**Dataset content**

-*-

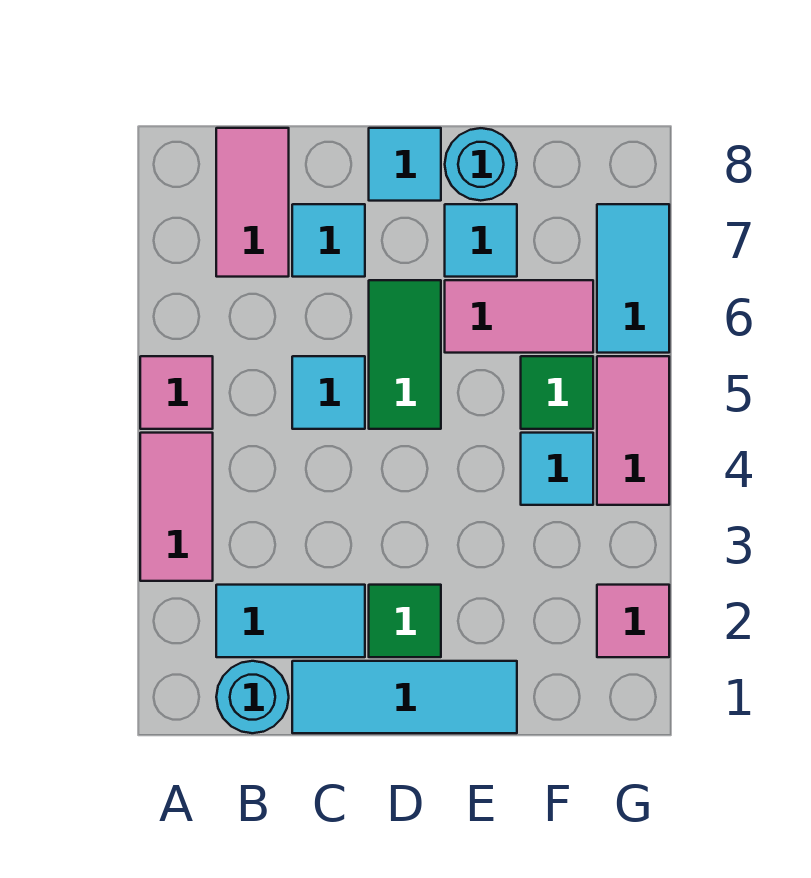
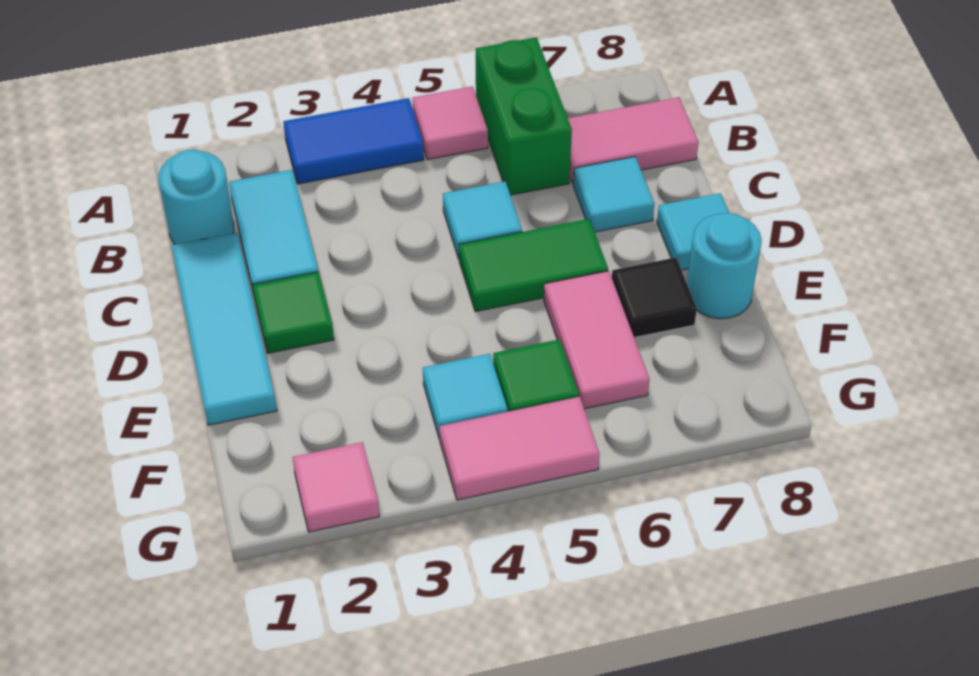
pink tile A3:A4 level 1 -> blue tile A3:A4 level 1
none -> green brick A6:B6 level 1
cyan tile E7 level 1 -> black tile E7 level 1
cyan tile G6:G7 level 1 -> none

-*-

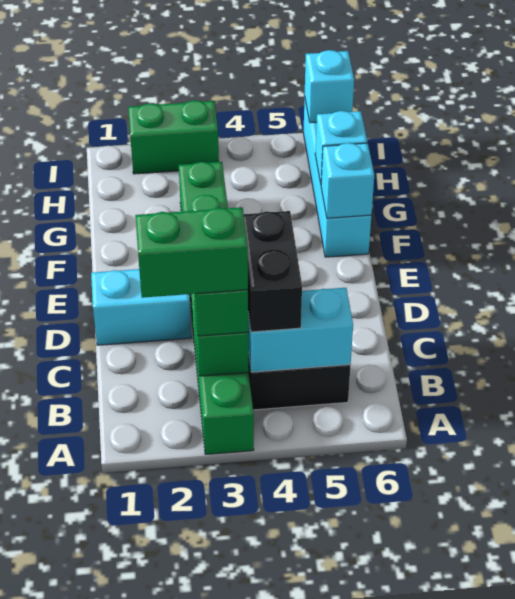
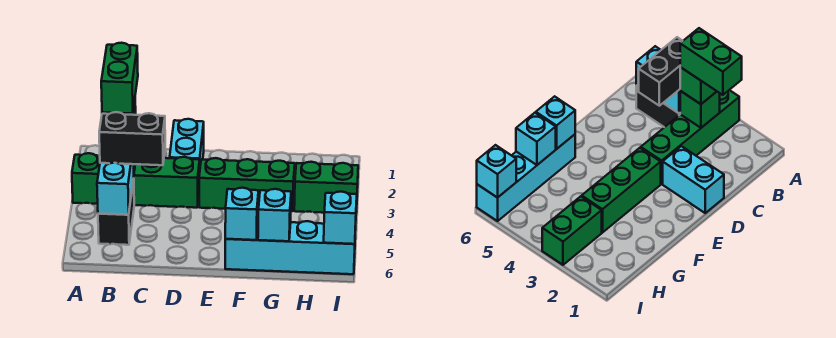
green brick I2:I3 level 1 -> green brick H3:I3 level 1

-*-

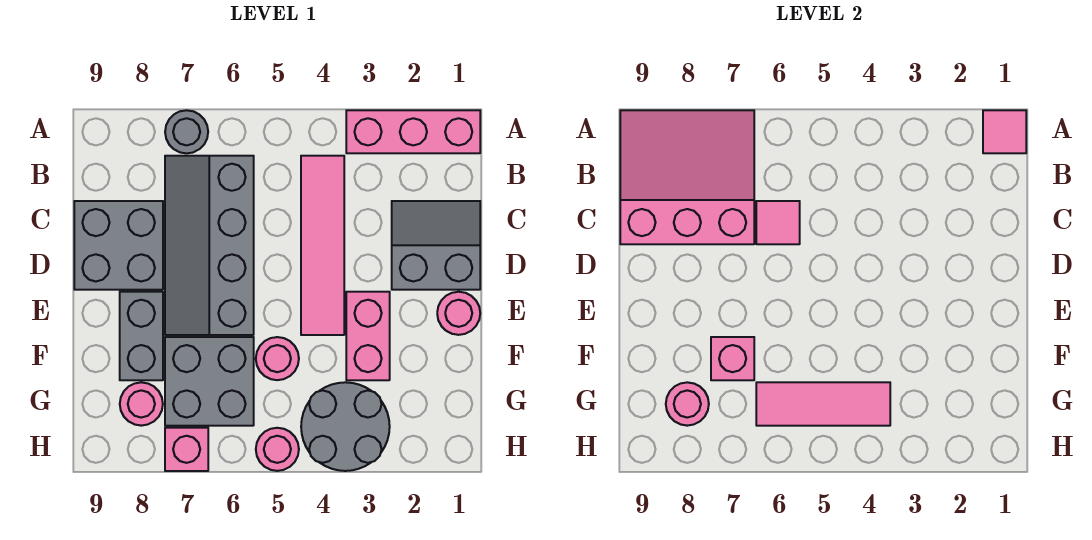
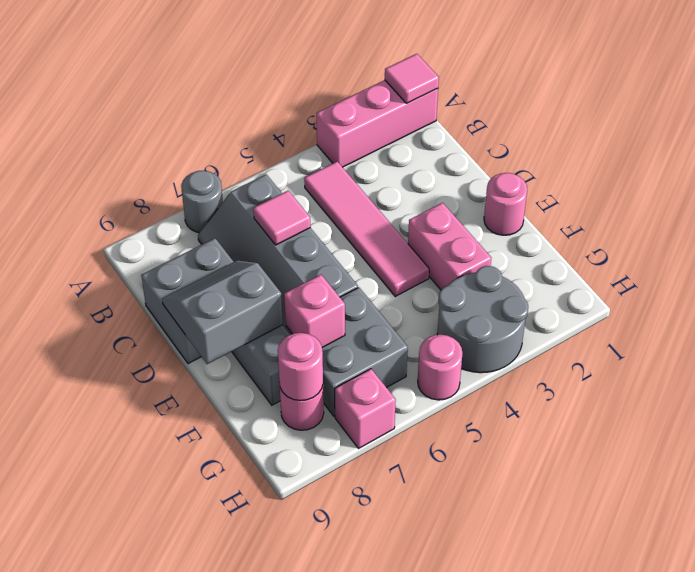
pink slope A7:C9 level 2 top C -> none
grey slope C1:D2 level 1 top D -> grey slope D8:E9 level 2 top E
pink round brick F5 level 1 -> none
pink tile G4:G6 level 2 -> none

-*-

**What is needed**
Every line that holds the word "green" should be copied from the listing.

**Solution to this problem**
none -> green brick A6:B6 level 1
green brick I2:I3 level 1 -> green brick H3:I3 level 1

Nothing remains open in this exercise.